___ DATA FOR THE TASK ___

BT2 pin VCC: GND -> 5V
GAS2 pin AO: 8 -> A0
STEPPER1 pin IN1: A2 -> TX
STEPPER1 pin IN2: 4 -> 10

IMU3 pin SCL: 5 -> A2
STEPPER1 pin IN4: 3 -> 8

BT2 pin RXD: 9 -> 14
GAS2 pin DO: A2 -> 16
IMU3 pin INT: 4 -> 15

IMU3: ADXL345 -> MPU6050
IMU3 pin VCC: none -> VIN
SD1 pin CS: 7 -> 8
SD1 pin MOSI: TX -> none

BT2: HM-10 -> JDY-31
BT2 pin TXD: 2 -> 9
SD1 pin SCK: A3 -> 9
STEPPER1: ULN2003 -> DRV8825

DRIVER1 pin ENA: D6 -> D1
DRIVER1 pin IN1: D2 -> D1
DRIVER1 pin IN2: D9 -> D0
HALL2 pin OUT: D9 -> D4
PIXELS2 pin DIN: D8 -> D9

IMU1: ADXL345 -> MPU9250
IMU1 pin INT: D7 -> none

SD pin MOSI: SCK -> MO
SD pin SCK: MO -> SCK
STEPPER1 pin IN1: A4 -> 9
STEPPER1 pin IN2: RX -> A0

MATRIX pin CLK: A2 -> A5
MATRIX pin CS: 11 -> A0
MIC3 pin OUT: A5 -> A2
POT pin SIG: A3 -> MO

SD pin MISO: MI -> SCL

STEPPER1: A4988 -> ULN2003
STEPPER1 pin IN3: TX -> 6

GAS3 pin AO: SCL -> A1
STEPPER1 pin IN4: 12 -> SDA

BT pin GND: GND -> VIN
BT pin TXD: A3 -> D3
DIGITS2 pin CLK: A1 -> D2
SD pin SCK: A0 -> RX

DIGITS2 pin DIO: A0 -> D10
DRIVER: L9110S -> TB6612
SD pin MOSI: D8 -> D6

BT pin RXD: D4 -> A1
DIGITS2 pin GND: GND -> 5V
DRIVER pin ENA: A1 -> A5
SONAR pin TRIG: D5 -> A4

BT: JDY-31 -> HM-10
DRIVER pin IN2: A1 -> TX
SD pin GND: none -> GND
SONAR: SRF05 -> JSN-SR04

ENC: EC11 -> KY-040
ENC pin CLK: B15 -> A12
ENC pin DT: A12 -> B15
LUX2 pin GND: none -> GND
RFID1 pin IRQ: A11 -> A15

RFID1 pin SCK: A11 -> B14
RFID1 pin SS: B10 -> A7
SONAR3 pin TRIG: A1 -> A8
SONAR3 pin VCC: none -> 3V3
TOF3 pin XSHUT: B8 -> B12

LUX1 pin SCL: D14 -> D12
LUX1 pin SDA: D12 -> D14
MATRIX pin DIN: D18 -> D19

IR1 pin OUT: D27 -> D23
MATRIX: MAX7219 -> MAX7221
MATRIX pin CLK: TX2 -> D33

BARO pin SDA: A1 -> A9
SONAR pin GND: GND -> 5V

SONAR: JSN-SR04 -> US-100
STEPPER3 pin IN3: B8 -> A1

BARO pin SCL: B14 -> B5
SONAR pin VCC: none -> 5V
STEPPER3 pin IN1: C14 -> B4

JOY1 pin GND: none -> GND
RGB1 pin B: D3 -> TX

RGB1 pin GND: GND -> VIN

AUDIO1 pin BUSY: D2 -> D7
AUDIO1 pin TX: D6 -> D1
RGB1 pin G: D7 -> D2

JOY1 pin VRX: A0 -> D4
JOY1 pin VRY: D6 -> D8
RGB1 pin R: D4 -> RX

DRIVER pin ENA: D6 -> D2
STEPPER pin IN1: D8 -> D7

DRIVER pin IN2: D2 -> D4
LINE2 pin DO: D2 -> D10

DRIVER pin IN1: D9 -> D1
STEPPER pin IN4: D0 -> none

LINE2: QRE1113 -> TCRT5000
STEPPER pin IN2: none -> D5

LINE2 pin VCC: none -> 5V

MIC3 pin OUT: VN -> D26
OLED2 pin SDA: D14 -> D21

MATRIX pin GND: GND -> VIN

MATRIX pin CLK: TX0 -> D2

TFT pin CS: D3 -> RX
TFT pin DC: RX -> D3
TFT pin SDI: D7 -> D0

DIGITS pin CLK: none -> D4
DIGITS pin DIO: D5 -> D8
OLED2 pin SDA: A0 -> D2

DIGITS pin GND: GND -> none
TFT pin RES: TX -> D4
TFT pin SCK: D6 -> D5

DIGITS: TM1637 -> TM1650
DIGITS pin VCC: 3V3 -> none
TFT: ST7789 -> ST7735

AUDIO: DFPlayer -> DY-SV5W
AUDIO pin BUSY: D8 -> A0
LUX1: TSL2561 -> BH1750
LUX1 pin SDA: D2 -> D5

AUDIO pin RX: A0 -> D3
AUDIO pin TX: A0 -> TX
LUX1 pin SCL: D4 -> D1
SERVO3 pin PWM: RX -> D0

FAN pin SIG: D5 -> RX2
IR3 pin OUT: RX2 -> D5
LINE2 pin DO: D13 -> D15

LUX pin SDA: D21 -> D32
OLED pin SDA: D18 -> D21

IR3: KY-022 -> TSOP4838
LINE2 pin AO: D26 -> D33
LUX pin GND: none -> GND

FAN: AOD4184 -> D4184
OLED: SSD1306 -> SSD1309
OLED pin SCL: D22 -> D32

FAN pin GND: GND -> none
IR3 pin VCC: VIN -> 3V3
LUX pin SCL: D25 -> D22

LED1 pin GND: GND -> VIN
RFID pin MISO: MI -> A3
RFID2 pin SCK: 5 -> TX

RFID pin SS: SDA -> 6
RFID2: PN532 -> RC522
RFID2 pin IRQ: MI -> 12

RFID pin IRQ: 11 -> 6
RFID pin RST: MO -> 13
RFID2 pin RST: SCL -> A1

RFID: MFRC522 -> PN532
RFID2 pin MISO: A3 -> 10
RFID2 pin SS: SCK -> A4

___

Go through the records above and copy each one exactly.

BT2 pin VCC: GND -> 5V
GAS2 pin AO: 8 -> A0
STEPPER1 pin IN1: A2 -> TX
STEPPER1 pin IN2: 4 -> 10

IMU3 pin SCL: 5 -> A2
STEPPER1 pin IN4: 3 -> 8

BT2 pin RXD: 9 -> 14
GAS2 pin DO: A2 -> 16
IMU3 pin INT: 4 -> 15

IMU3: ADXL345 -> MPU6050
IMU3 pin VCC: none -> VIN
SD1 pin CS: 7 -> 8
SD1 pin MOSI: TX -> none

BT2: HM-10 -> JDY-31
BT2 pin TXD: 2 -> 9
SD1 pin SCK: A3 -> 9
STEPPER1: ULN2003 -> DRV8825

DRIVER1 pin ENA: D6 -> D1
DRIVER1 pin IN1: D2 -> D1
DRIVER1 pin IN2: D9 -> D0
HALL2 pin OUT: D9 -> D4
PIXELS2 pin DIN: D8 -> D9

IMU1: ADXL345 -> MPU9250
IMU1 pin INT: D7 -> none

SD pin MOSI: SCK -> MO
SD pin SCK: MO -> SCK
STEPPER1 pin IN1: A4 -> 9
STEPPER1 pin IN2: RX -> A0

MATRIX pin CLK: A2 -> A5
MATRIX pin CS: 11 -> A0
MIC3 pin OUT: A5 -> A2
POT pin SIG: A3 -> MO

SD pin MISO: MI -> SCL

STEPPER1: A4988 -> ULN2003
STEPPER1 pin IN3: TX -> 6

GAS3 pin AO: SCL -> A1
STEPPER1 pin IN4: 12 -> SDA

BT pin GND: GND -> VIN
BT pin TXD: A3 -> D3
DIGITS2 pin CLK: A1 -> D2
SD pin SCK: A0 -> RX

DIGITS2 pin DIO: A0 -> D10
DRIVER: L9110S -> TB6612
SD pin MOSI: D8 -> D6

BT pin RXD: D4 -> A1
DIGITS2 pin GND: GND -> 5V
DRIVER pin ENA: A1 -> A5
SONAR pin TRIG: D5 -> A4

BT: JDY-31 -> HM-10
DRIVER pin IN2: A1 -> TX
SD pin GND: none -> GND
SONAR: SRF05 -> JSN-SR04

ENC: EC11 -> KY-040
ENC pin CLK: B15 -> A12
ENC pin DT: A12 -> B15
LUX2 pin GND: none -> GND
RFID1 pin IRQ: A11 -> A15

RFID1 pin SCK: A11 -> B14
RFID1 pin SS: B10 -> A7
SONAR3 pin TRIG: A1 -> A8
SONAR3 pin VCC: none -> 3V3
TOF3 pin XSHUT: B8 -> B12

LUX1 pin SCL: D14 -> D12
LUX1 pin SDA: D12 -> D14
MATRIX pin DIN: D18 -> D19

IR1 pin OUT: D27 -> D23
MATRIX: MAX7219 -> MAX7221
MATRIX pin CLK: TX2 -> D33

BARO pin SDA: A1 -> A9
SONAR pin GND: GND -> 5V

SONAR: JSN-SR04 -> US-100
STEPPER3 pin IN3: B8 -> A1

BARO pin SCL: B14 -> B5
SONAR pin VCC: none -> 5V
STEPPER3 pin IN1: C14 -> B4

JOY1 pin GND: none -> GND
RGB1 pin B: D3 -> TX

RGB1 pin GND: GND -> VIN

AUDIO1 pin BUSY: D2 -> D7
AUDIO1 pin TX: D6 -> D1
RGB1 pin G: D7 -> D2

JOY1 pin VRX: A0 -> D4
JOY1 pin VRY: D6 -> D8
RGB1 pin R: D4 -> RX

DRIVER pin ENA: D6 -> D2
STEPPER pin IN1: D8 -> D7

DRIVER pin IN2: D2 -> D4
LINE2 pin DO: D2 -> D10

DRIVER pin IN1: D9 -> D1
STEPPER pin IN4: D0 -> none

LINE2: QRE1113 -> TCRT5000
STEPPER pin IN2: none -> D5

LINE2 pin VCC: none -> 5V

MIC3 pin OUT: VN -> D26
OLED2 pin SDA: D14 -> D21

MATRIX pin GND: GND -> VIN

MATRIX pin CLK: TX0 -> D2

TFT pin CS: D3 -> RX
TFT pin DC: RX -> D3
TFT pin SDI: D7 -> D0

DIGITS pin CLK: none -> D4
DIGITS pin DIO: D5 -> D8
OLED2 pin SDA: A0 -> D2

DIGITS pin GND: GND -> none
TFT pin RES: TX -> D4
TFT pin SCK: D6 -> D5

DIGITS: TM1637 -> TM1650
DIGITS pin VCC: 3V3 -> none
TFT: ST7789 -> ST7735

AUDIO: DFPlayer -> DY-SV5W
AUDIO pin BUSY: D8 -> A0
LUX1: TSL2561 -> BH1750
LUX1 pin SDA: D2 -> D5

AUDIO pin RX: A0 -> D3
AUDIO pin TX: A0 -> TX
LUX1 pin SCL: D4 -> D1
SERVO3 pin PWM: RX -> D0

FAN pin SIG: D5 -> RX2
IR3 pin OUT: RX2 -> D5
LINE2 pin DO: D13 -> D15

LUX pin SDA: D21 -> D32
OLED pin SDA: D18 -> D21

IR3: KY-022 -> TSOP4838
LINE2 pin AO: D26 -> D33
LUX pin GND: none -> GND

FAN: AOD4184 -> D4184
OLED: SSD1306 -> SSD1309
OLED pin SCL: D22 -> D32

FAN pin GND: GND -> none
IR3 pin VCC: VIN -> 3V3
LUX pin SCL: D25 -> D22

LED1 pin GND: GND -> VIN
RFID pin MISO: MI -> A3
RFID2 pin SCK: 5 -> TX

RFID pin SS: SDA -> 6
RFID2: PN532 -> RC522
RFID2 pin IRQ: MI -> 12

RFID pin IRQ: 11 -> 6
RFID pin RST: MO -> 13
RFID2 pin RST: SCL -> A1

RFID: MFRC522 -> PN532
RFID2 pin MISO: A3 -> 10
RFID2 pin SS: SCK -> A4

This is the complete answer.